_DATA FOR THIS EXERCISE:_
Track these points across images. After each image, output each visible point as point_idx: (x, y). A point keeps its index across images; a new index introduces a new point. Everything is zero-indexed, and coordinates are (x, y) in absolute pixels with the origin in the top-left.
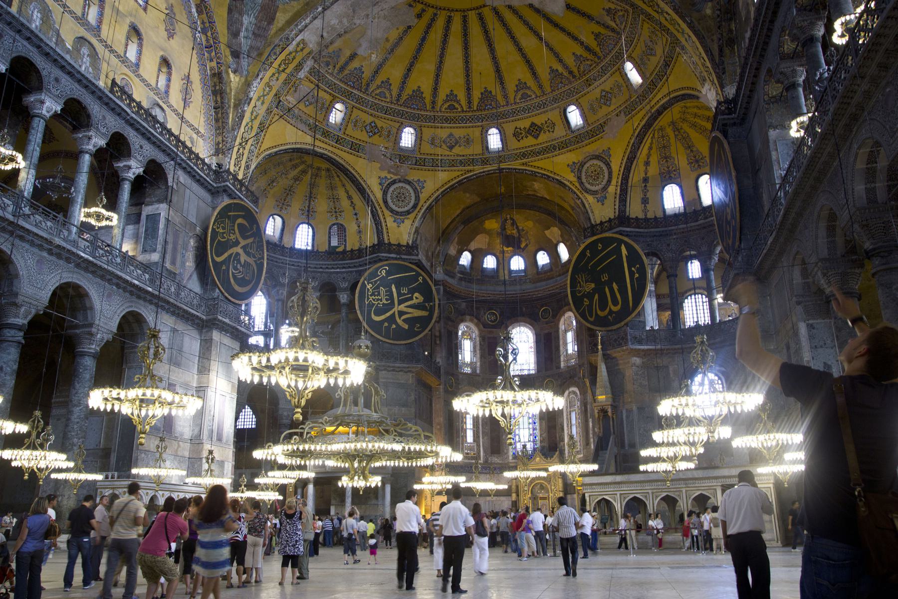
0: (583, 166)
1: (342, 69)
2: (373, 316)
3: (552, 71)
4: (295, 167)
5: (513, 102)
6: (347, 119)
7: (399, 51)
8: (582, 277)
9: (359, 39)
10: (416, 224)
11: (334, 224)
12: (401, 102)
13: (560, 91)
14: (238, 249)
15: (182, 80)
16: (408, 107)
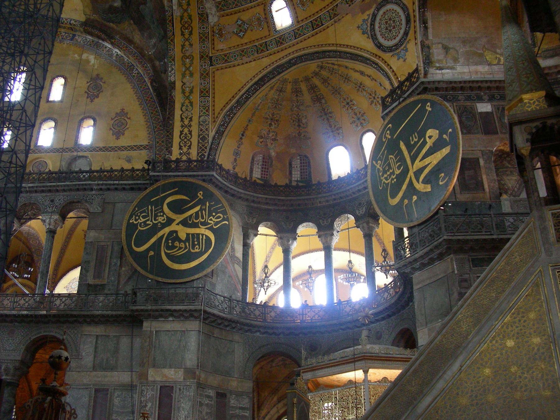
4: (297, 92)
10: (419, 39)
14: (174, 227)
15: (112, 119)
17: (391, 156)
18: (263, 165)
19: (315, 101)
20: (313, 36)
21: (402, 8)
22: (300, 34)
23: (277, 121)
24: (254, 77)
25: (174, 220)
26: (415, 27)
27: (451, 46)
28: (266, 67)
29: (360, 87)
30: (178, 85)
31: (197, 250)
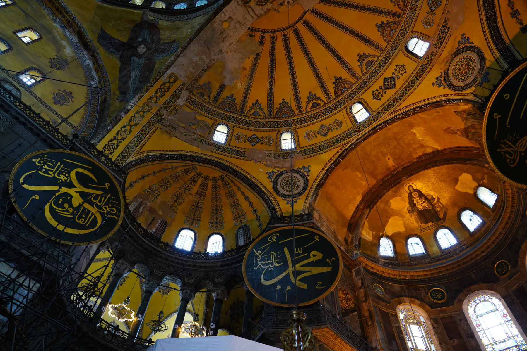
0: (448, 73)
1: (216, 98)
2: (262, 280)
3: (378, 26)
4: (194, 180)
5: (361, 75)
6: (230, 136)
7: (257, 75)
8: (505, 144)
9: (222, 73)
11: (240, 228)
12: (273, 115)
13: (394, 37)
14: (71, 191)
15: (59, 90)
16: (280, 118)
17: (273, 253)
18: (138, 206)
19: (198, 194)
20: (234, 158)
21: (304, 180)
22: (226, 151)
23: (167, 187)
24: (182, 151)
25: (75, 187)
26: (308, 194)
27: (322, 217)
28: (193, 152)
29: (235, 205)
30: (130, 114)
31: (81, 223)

_WHAT YOU NEED TO DO:_
Reproduce every line above verbatim, leaving out the pictures.

_COMPLETE OUTPUT:_
Track these points across images. After each image, output each visible point as point_idx: (x, y). A point keeps its index across images; a new index introduces a new point. Everything is zero-indexed, and coordinates are (x, y) in absolute pixels with the origin in the top-left.
0: (583, 166)
1: (342, 69)
2: (373, 316)
3: (552, 71)
4: (295, 167)
5: (513, 102)
6: (347, 119)
7: (399, 51)
8: (582, 277)
9: (359, 39)
10: (416, 224)
11: (334, 224)
12: (401, 102)
13: (560, 91)
14: (238, 249)
15: (182, 80)
16: (408, 107)
4: (297, 92)
10: (419, 39)
14: (174, 227)
15: (112, 119)
17: (391, 156)
18: (263, 165)
19: (315, 101)
20: (313, 36)
21: (402, 8)
22: (300, 34)
23: (277, 121)
24: (254, 77)
25: (174, 220)
26: (415, 27)
27: (451, 46)
28: (266, 67)
29: (360, 87)
30: (178, 85)
31: (197, 250)
0: (448, 73)
1: (216, 98)
2: (262, 280)
3: (378, 26)
4: (194, 180)
5: (361, 75)
6: (230, 136)
7: (257, 75)
8: (505, 144)
9: (222, 73)
11: (240, 228)
12: (273, 115)
13: (394, 37)
14: (71, 191)
15: (59, 90)
16: (280, 118)
17: (273, 253)
18: (138, 206)
19: (198, 194)
20: (234, 158)
21: (304, 180)
22: (226, 151)
23: (167, 187)
24: (182, 151)
25: (75, 187)
26: (308, 194)
27: (322, 217)
28: (193, 152)
29: (235, 205)
30: (130, 114)
31: (81, 223)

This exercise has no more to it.